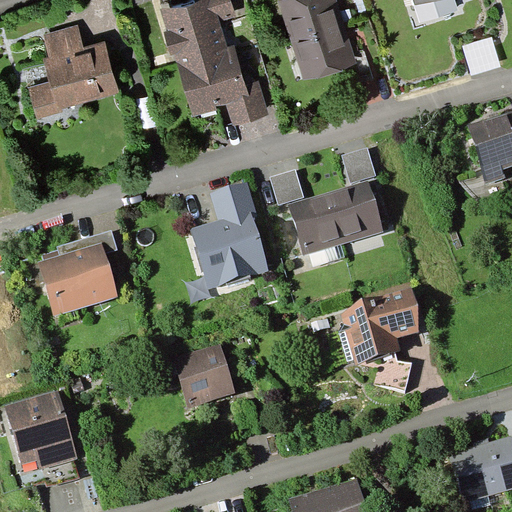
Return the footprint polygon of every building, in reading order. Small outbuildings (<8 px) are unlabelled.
[(232,0),(174,0),(158,5),(194,110),(233,96),(240,116),(266,107),(258,82),(252,84),(229,17),(237,14),(232,0)] [(337,0),(287,0),(278,3),(300,76),(356,59),(337,0)] [(37,79),(44,108),(122,88),(110,42),(86,48),(80,26),(49,34),(59,73),(37,79)] [(498,36),(469,45),(477,71),(506,62),(498,36)] [(511,119),(476,129),(488,176),(511,169),(511,119)] [(367,147),(342,155),(351,183),(376,175),(367,147)] [(295,170),(270,177),(278,204),(303,197),(295,170)] [(368,181),(328,193),(344,243),(384,231),(368,181)] [(226,227),(197,235),(213,290),(274,272),(250,191),(218,200),(226,227)] [(303,255),(344,243),(328,193),(288,205),(303,255)] [(63,253),(66,261),(106,250),(109,257),(120,254),(115,238),(63,253)] [(66,261),(44,268),(60,321),(122,302),(109,257),(106,250),(66,261)] [(415,295),(350,318),(366,365),(405,351),(402,342),(428,333),(415,295)] [(223,346),(180,360),(196,409),(239,395),(223,346)] [(61,398),(13,413),(30,465),(47,460),(49,468),(80,458),(61,398)] [(511,442),(457,459),(470,502),(511,489),(511,442)] [(366,511),(358,484),(296,503),(298,511),(366,511)]
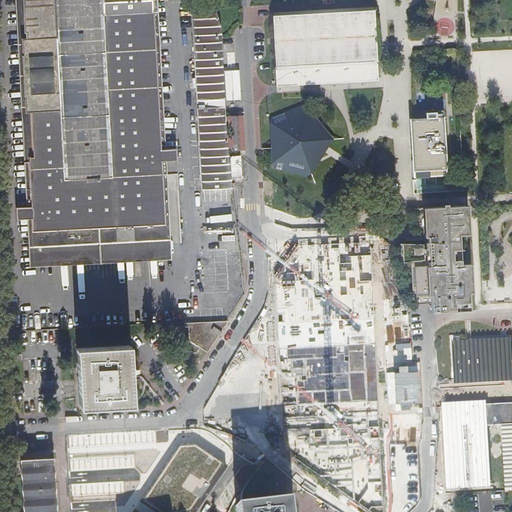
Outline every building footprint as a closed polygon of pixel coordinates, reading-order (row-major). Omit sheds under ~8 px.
[(25,0),(34,161),(30,162),(32,205),(17,206),(17,218),(33,218),(35,255),(166,249),(161,161),(178,160),(177,148),(160,149),(152,0),(25,0)] [(222,31),(217,10),(205,10),(205,4),(195,4),(195,10),(192,11),(203,191),(233,188),(227,131),(222,31)] [(272,13),(273,33),(275,36),(277,85),(376,79),(375,59),(376,59),(373,8),(360,8),(272,13)] [(329,139),(306,110),(273,122),(273,148),(273,159),(308,170),(321,151),(325,145),(329,139)] [(244,115),(230,116),(231,150),(246,149),(244,115)] [(443,116),(412,118),(415,175),(447,173),(443,116)] [(241,157),(231,158),(233,181),(244,179),(241,157)] [(469,234),(467,204),(417,207),(406,207),(408,236),(426,235),(426,241),(427,243),(402,244),(403,259),(409,259),(412,295),(415,295),(416,304),(431,303),(431,311),(447,310),(454,309),(454,310),(469,309),(468,292),(472,292),(470,260),(466,260),(465,234),(469,234)] [(218,321),(182,323),(182,326),(187,327),(187,342),(199,349),(206,353),(227,320),(218,321)] [(511,345),(511,340),(500,341),(472,342),(466,342),(454,343),(455,379),(469,379),(473,378),(486,378),(511,376),(511,424),(507,424),(510,490),(511,489),(511,345)] [(134,407),(130,345),(77,348),(81,410),(134,407)] [(23,484),(24,511),(55,511),(53,460),(21,462),(23,484)] [(290,511),(289,500),(236,505),(237,511),(290,511)]
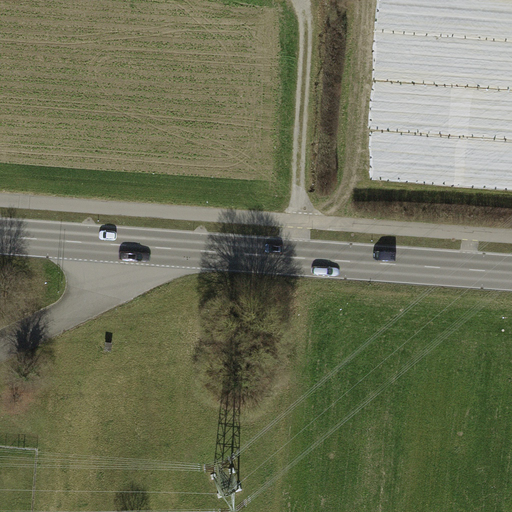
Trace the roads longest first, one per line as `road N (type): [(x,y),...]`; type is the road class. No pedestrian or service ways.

**WRITTEN REQUEST:**
Count the lines of the data above that contain the string "every", matching case exactly, and give only the number.

**EXPECTED OUTPUT:**
2